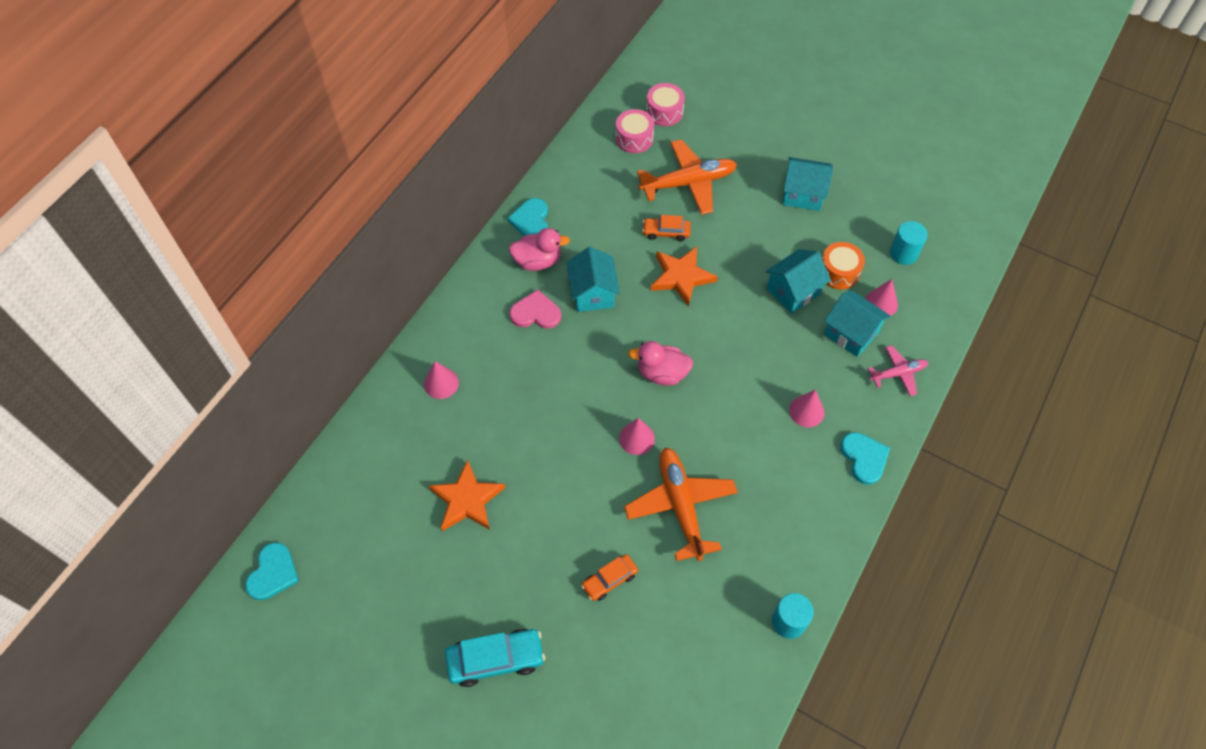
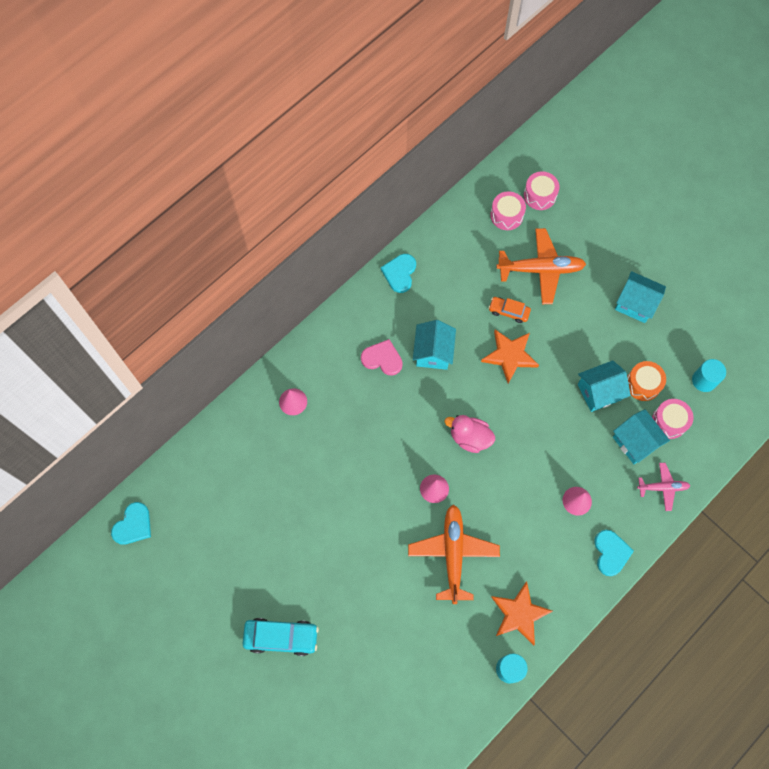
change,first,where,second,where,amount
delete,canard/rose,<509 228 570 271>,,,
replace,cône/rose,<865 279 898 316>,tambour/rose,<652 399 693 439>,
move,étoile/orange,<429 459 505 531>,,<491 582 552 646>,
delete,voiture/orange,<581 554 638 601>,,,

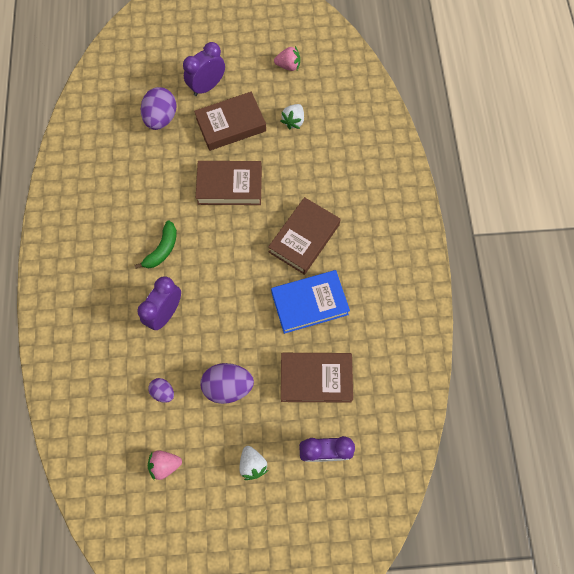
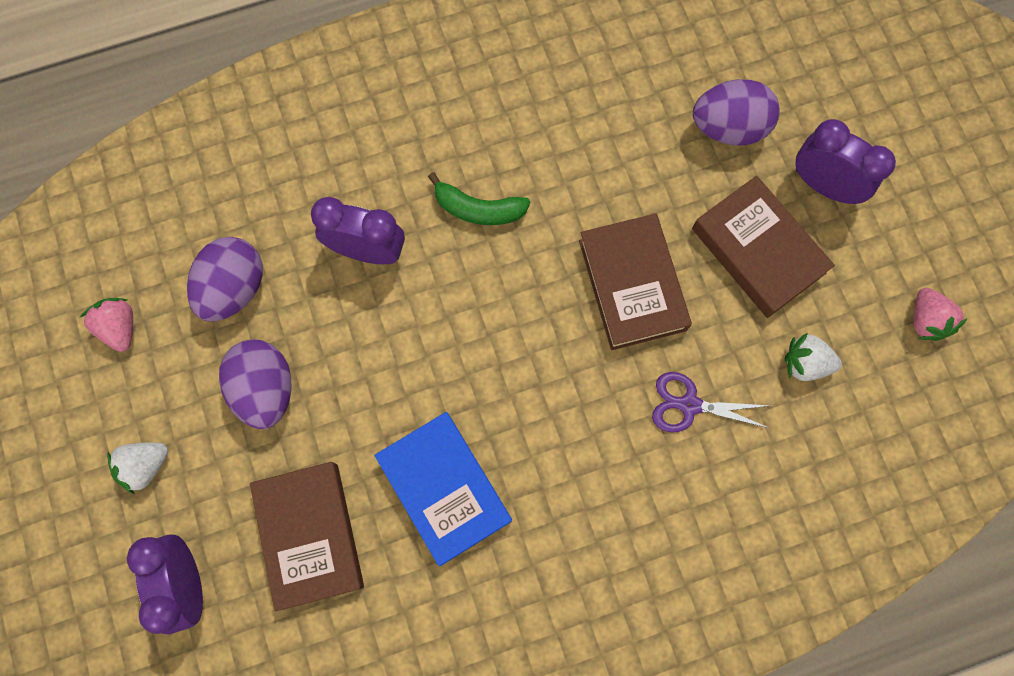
change,first,where,second,where,amount
delete,livre/marron,<268 197 341 275>,,,
resize,œuf/violet,<148 378 174 403>,,<187 237 263 321>,x1.84
insert,,,ciseaux/violet,<652 372 770 433>,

Instructions to follow: Only the lines that contain the string "orange" are to be copied from the records.

Completed task:
move,étoile/orange,<429 459 505 531>,,<491 582 552 646>,
delete,voiture/orange,<581 554 638 601>,,,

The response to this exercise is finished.